» Exercise directions: Search the entries for the word "moved". Copy every line that holds it.

» Record extracts:

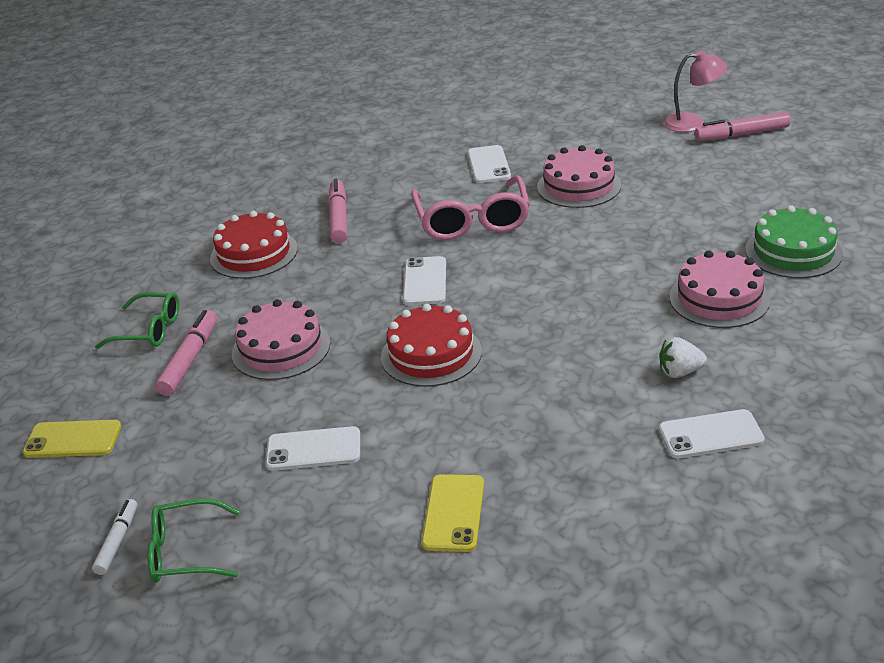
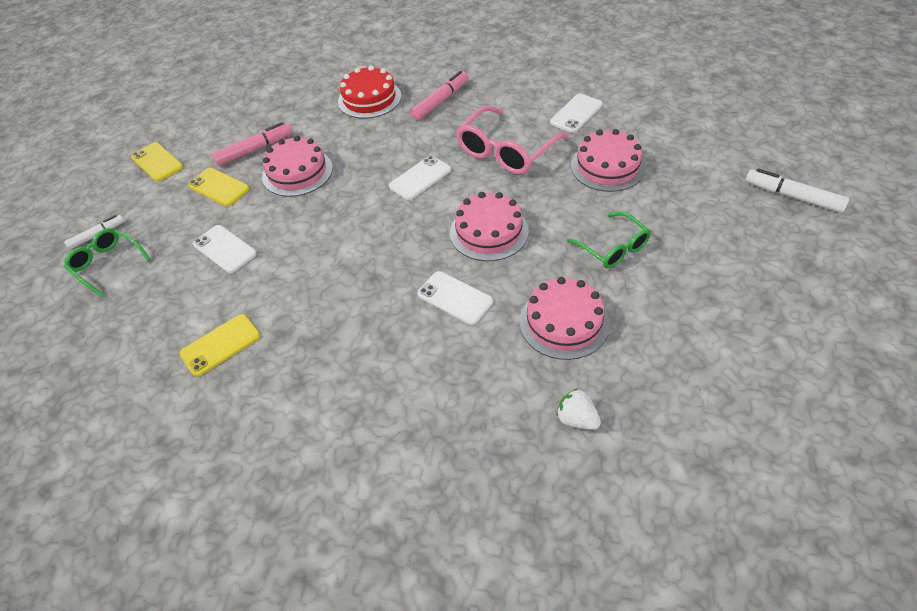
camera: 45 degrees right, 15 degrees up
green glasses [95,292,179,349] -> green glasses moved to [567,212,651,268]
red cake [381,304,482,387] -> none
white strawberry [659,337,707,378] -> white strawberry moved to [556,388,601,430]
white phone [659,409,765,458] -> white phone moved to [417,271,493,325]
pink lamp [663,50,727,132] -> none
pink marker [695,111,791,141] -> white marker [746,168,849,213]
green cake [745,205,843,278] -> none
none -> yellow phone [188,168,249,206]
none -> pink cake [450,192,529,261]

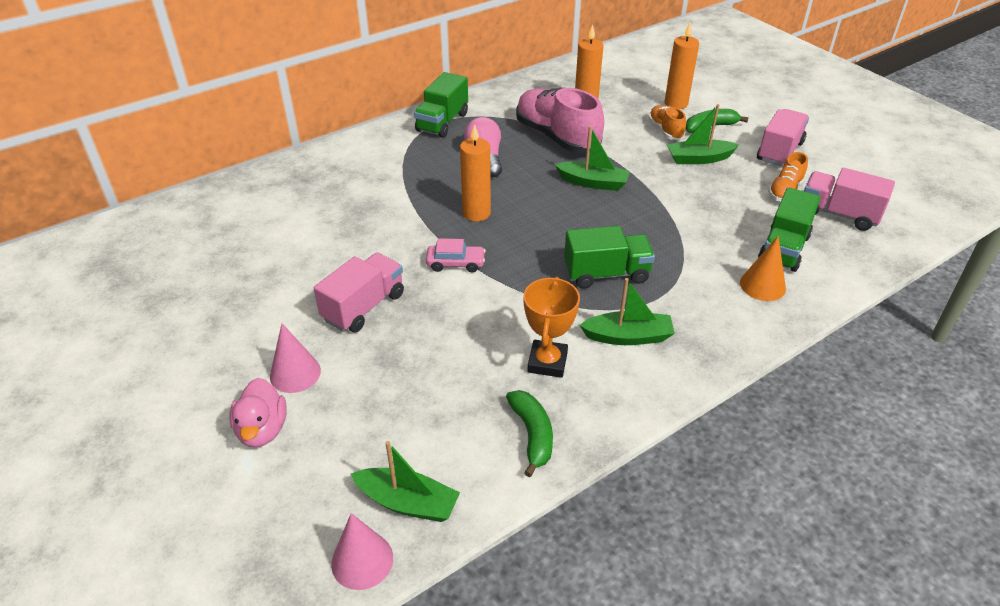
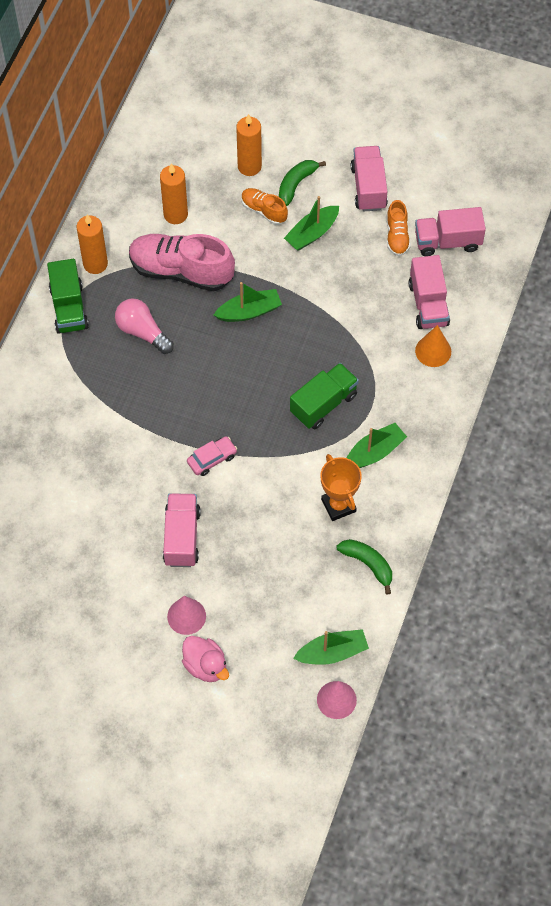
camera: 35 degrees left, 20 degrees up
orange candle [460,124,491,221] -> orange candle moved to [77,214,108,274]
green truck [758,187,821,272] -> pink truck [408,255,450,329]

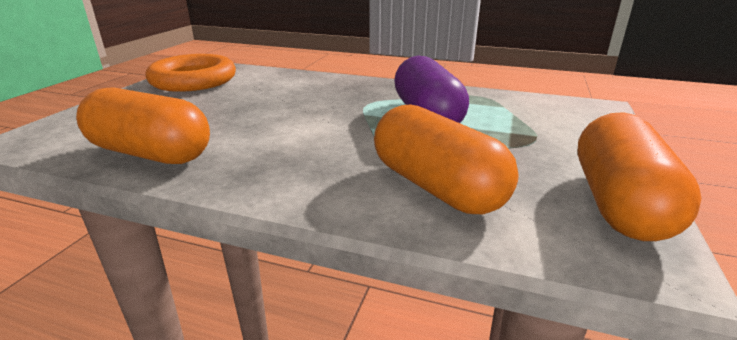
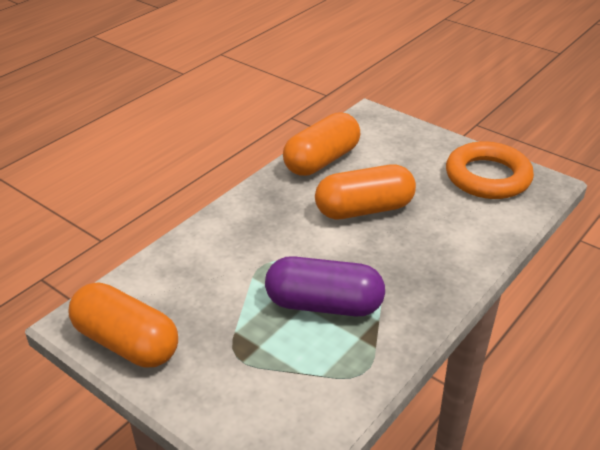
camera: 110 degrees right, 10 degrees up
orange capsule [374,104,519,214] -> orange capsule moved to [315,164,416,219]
* * *
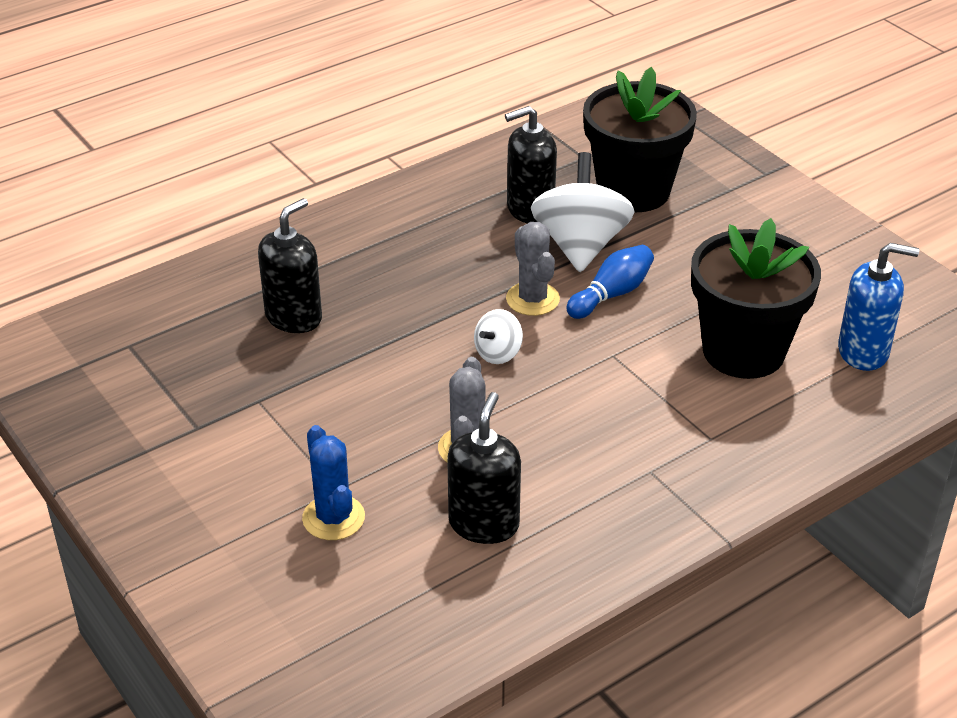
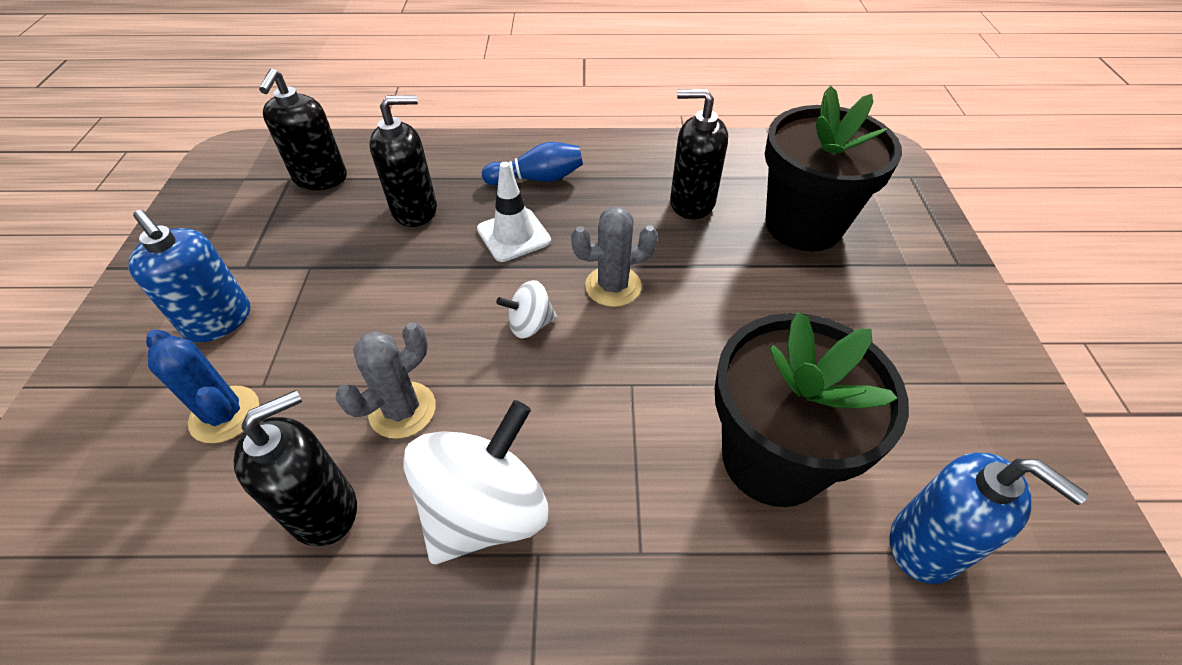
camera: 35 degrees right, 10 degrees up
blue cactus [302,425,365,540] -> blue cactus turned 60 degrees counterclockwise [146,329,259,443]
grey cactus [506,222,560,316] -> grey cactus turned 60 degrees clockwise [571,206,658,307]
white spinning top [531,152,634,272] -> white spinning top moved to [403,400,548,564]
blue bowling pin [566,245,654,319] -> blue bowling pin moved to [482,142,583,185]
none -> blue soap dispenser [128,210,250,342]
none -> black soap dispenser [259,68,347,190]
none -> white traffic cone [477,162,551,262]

» Output for this exercise:
green glasses [95,292,179,349] -> green glasses moved to [567,212,651,268]
white strawberry [659,337,707,378] -> white strawberry moved to [556,388,601,430]
white phone [659,409,765,458] -> white phone moved to [417,271,493,325]
orange candle [460,124,491,221] -> orange candle moved to [77,214,108,274]
orange capsule [374,104,519,214] -> orange capsule moved to [315,164,416,219]
white spinning top [531,152,634,272] -> white spinning top moved to [403,400,548,564]
blue bowling pin [566,245,654,319] -> blue bowling pin moved to [482,142,583,185]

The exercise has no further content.